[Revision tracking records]
==*==

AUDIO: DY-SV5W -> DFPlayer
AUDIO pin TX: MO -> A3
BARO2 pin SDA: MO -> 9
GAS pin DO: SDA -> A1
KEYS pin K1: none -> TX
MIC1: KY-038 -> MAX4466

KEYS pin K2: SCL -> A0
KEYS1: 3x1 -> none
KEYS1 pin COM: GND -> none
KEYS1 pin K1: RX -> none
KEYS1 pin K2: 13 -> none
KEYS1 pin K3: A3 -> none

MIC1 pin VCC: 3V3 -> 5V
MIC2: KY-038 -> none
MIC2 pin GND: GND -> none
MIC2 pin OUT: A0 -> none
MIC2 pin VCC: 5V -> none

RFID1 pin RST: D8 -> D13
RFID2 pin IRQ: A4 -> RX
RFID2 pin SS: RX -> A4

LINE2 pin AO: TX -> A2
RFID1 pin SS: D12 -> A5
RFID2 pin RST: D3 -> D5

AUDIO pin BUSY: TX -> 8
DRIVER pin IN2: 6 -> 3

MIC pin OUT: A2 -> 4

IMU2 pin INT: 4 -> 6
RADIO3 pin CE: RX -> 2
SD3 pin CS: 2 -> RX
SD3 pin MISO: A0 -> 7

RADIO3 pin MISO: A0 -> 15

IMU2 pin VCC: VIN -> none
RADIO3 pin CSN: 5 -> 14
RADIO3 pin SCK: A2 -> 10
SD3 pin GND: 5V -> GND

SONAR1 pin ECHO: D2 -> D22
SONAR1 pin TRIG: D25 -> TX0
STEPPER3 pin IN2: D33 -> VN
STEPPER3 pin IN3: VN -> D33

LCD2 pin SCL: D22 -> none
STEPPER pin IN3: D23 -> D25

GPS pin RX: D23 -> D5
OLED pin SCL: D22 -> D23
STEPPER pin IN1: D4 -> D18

==*==

- _Prompt_:
Would you reproduce all of the data exactly, without a single alteration?

- _Response to the exercise_:
AUDIO: DY-SV5W -> DFPlayer
AUDIO pin TX: MO -> A3
BARO2 pin SDA: MO -> 9
GAS pin DO: SDA -> A1
KEYS pin K1: none -> TX
MIC1: KY-038 -> MAX4466

KEYS pin K2: SCL -> A0
KEYS1: 3x1 -> none
KEYS1 pin COM: GND -> none
KEYS1 pin K1: RX -> none
KEYS1 pin K2: 13 -> none
KEYS1 pin K3: A3 -> none

MIC1 pin VCC: 3V3 -> 5V
MIC2: KY-038 -> none
MIC2 pin GND: GND -> none
MIC2 pin OUT: A0 -> none
MIC2 pin VCC: 5V -> none

RFID1 pin RST: D8 -> D13
RFID2 pin IRQ: A4 -> RX
RFID2 pin SS: RX -> A4

LINE2 pin AO: TX -> A2
RFID1 pin SS: D12 -> A5
RFID2 pin RST: D3 -> D5

AUDIO pin BUSY: TX -> 8
DRIVER pin IN2: 6 -> 3

MIC pin OUT: A2 -> 4

IMU2 pin INT: 4 -> 6
RADIO3 pin CE: RX -> 2
SD3 pin CS: 2 -> RX
SD3 pin MISO: A0 -> 7

RADIO3 pin MISO: A0 -> 15

IMU2 pin VCC: VIN -> none
RADIO3 pin CSN: 5 -> 14
RADIO3 pin SCK: A2 -> 10
SD3 pin GND: 5V -> GND

SONAR1 pin ECHO: D2 -> D22
SONAR1 pin TRIG: D25 -> TX0
STEPPER3 pin IN2: D33 -> VN
STEPPER3 pin IN3: VN -> D33

LCD2 pin SCL: D22 -> none
STEPPER pin IN3: D23 -> D25

GPS pin RX: D23 -> D5
OLED pin SCL: D22 -> D23
STEPPER pin IN1: D4 -> D18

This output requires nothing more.